* **Exercise requirements**:
Where the records below reach the line containing "purple pot: 3 -> 2", start transcribing, and end with the line containing "brown cutting board: 5 -> 7", exactly and with nothing else added.

* **Available data**:
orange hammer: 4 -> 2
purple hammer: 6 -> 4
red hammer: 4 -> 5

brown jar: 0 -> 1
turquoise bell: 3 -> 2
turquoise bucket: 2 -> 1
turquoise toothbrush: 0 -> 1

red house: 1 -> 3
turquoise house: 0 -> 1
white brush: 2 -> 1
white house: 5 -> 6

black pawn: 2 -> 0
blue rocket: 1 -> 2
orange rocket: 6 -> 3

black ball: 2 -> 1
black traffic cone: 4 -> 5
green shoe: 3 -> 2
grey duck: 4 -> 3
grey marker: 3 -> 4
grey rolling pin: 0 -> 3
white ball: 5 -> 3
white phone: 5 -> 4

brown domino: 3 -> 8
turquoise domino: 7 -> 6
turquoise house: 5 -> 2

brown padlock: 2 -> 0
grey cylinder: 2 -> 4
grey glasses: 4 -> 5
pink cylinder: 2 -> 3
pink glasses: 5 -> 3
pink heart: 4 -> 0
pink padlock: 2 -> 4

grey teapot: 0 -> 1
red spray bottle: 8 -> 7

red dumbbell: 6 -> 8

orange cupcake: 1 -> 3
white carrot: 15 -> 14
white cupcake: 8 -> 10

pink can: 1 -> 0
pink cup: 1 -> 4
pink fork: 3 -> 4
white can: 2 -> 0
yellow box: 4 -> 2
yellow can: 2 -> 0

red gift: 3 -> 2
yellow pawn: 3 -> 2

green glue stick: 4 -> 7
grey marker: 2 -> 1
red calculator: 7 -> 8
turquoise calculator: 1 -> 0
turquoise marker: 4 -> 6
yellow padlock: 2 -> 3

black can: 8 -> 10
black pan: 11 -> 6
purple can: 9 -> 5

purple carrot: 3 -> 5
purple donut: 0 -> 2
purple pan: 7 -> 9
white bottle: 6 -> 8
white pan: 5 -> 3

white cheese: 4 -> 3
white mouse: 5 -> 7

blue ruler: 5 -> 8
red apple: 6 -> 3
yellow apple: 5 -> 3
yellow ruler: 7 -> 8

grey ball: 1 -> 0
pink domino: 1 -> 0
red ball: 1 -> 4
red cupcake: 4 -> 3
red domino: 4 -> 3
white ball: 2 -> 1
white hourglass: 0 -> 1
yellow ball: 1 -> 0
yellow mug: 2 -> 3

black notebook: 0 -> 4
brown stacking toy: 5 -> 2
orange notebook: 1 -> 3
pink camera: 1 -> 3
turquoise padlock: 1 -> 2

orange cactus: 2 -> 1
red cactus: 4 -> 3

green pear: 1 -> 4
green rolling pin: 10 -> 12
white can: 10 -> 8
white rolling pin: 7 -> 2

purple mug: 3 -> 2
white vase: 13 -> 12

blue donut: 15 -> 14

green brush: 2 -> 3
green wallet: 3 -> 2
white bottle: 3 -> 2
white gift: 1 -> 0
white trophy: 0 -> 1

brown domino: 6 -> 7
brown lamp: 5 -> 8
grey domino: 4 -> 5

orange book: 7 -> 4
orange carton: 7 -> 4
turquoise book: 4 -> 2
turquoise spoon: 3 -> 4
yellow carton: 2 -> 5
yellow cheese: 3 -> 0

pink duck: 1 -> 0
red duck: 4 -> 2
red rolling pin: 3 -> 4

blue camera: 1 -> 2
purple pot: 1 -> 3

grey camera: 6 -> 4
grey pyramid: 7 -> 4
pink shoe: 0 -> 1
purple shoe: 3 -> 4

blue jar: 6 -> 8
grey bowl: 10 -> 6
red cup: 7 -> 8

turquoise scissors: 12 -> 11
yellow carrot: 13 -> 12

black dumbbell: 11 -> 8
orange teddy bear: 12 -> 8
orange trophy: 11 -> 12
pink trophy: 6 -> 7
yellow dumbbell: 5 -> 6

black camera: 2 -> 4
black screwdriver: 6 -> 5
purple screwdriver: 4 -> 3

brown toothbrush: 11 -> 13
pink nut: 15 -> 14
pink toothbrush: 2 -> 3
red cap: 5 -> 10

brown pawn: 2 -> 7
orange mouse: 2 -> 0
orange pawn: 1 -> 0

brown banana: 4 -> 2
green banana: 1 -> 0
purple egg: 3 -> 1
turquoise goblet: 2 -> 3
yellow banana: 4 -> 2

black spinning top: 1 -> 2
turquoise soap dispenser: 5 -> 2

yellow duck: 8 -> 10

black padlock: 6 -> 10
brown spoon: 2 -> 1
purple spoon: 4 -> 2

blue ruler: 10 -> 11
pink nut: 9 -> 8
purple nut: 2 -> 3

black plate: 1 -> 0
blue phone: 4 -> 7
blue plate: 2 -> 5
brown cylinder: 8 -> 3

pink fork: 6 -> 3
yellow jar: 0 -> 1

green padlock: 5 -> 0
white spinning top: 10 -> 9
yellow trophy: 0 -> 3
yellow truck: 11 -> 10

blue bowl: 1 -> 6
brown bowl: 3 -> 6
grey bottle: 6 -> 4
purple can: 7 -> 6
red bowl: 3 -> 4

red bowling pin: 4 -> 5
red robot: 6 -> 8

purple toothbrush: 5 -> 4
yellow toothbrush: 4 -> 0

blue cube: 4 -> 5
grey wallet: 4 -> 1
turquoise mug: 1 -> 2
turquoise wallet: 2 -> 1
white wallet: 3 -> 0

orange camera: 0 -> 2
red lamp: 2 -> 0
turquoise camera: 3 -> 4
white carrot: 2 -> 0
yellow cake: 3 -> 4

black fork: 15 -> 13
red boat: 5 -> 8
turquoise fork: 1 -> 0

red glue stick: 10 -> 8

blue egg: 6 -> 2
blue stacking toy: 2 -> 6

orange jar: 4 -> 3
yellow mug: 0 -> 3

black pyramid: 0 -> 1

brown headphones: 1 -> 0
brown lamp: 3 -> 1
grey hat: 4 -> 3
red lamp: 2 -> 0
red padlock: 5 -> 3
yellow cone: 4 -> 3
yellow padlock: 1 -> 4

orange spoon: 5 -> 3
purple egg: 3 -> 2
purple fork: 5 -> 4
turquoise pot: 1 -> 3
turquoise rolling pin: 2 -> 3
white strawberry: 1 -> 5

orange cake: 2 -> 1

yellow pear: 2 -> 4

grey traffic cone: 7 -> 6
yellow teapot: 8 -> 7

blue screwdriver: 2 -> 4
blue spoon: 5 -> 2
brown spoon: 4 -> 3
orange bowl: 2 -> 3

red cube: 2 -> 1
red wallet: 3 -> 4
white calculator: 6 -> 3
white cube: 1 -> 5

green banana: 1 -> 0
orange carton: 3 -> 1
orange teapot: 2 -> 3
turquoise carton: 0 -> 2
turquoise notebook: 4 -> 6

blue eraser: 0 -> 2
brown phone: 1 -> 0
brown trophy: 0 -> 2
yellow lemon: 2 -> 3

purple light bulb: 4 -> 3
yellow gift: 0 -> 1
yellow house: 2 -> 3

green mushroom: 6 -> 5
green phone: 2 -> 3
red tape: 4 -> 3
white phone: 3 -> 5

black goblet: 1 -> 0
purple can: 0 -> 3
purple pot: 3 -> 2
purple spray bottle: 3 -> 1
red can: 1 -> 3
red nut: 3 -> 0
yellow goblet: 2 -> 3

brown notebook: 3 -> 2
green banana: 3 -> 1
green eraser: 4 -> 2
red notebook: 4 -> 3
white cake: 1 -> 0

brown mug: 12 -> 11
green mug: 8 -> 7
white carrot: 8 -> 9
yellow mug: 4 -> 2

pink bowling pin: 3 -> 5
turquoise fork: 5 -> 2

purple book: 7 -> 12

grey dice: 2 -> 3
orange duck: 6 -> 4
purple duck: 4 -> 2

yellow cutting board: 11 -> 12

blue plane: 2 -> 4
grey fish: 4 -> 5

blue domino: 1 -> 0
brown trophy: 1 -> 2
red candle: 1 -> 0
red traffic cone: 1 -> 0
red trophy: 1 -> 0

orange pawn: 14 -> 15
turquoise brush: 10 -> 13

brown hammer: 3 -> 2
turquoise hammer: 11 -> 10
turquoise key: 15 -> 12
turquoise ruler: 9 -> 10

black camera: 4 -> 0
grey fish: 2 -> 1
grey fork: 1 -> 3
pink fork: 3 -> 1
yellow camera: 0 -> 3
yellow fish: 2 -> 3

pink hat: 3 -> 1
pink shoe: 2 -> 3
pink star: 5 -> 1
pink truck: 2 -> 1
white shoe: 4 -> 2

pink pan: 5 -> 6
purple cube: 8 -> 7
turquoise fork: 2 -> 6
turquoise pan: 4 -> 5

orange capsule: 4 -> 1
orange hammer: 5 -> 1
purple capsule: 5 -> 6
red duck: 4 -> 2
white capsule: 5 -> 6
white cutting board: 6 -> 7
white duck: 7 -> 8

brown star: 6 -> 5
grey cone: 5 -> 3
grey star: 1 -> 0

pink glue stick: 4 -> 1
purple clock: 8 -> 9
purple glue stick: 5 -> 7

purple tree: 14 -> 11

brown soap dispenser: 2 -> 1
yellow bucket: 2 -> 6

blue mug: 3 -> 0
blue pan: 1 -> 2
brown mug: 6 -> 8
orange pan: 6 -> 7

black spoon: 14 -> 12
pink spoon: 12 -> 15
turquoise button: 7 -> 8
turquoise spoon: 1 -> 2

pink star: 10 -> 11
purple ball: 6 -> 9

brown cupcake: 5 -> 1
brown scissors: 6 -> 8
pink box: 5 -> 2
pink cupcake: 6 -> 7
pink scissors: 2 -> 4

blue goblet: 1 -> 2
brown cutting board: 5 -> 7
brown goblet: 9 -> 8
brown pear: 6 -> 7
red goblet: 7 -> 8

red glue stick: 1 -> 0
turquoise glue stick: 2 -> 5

* **Task result**:
purple pot: 3 -> 2
purple spray bottle: 3 -> 1
red can: 1 -> 3
red nut: 3 -> 0
yellow goblet: 2 -> 3

brown notebook: 3 -> 2
green banana: 3 -> 1
green eraser: 4 -> 2
red notebook: 4 -> 3
white cake: 1 -> 0

brown mug: 12 -> 11
green mug: 8 -> 7
white carrot: 8 -> 9
yellow mug: 4 -> 2

pink bowling pin: 3 -> 5
turquoise fork: 5 -> 2

purple book: 7 -> 12

grey dice: 2 -> 3
orange duck: 6 -> 4
purple duck: 4 -> 2

yellow cutting board: 11 -> 12

blue plane: 2 -> 4
grey fish: 4 -> 5

blue domino: 1 -> 0
brown trophy: 1 -> 2
red candle: 1 -> 0
red traffic cone: 1 -> 0
red trophy: 1 -> 0

orange pawn: 14 -> 15
turquoise brush: 10 -> 13

brown hammer: 3 -> 2
turquoise hammer: 11 -> 10
turquoise key: 15 -> 12
turquoise ruler: 9 -> 10

black camera: 4 -> 0
grey fish: 2 -> 1
grey fork: 1 -> 3
pink fork: 3 -> 1
yellow camera: 0 -> 3
yellow fish: 2 -> 3

pink hat: 3 -> 1
pink shoe: 2 -> 3
pink star: 5 -> 1
pink truck: 2 -> 1
white shoe: 4 -> 2

pink pan: 5 -> 6
purple cube: 8 -> 7
turquoise fork: 2 -> 6
turquoise pan: 4 -> 5

orange capsule: 4 -> 1
orange hammer: 5 -> 1
purple capsule: 5 -> 6
red duck: 4 -> 2
white capsule: 5 -> 6
white cutting board: 6 -> 7
white duck: 7 -> 8

brown star: 6 -> 5
grey cone: 5 -> 3
grey star: 1 -> 0

pink glue stick: 4 -> 1
purple clock: 8 -> 9
purple glue stick: 5 -> 7

purple tree: 14 -> 11

brown soap dispenser: 2 -> 1
yellow bucket: 2 -> 6

blue mug: 3 -> 0
blue pan: 1 -> 2
brown mug: 6 -> 8
orange pan: 6 -> 7

black spoon: 14 -> 12
pink spoon: 12 -> 15
turquoise button: 7 -> 8
turquoise spoon: 1 -> 2

pink star: 10 -> 11
purple ball: 6 -> 9

brown cupcake: 5 -> 1
brown scissors: 6 -> 8
pink box: 5 -> 2
pink cupcake: 6 -> 7
pink scissors: 2 -> 4

blue goblet: 1 -> 2
brown cutting board: 5 -> 7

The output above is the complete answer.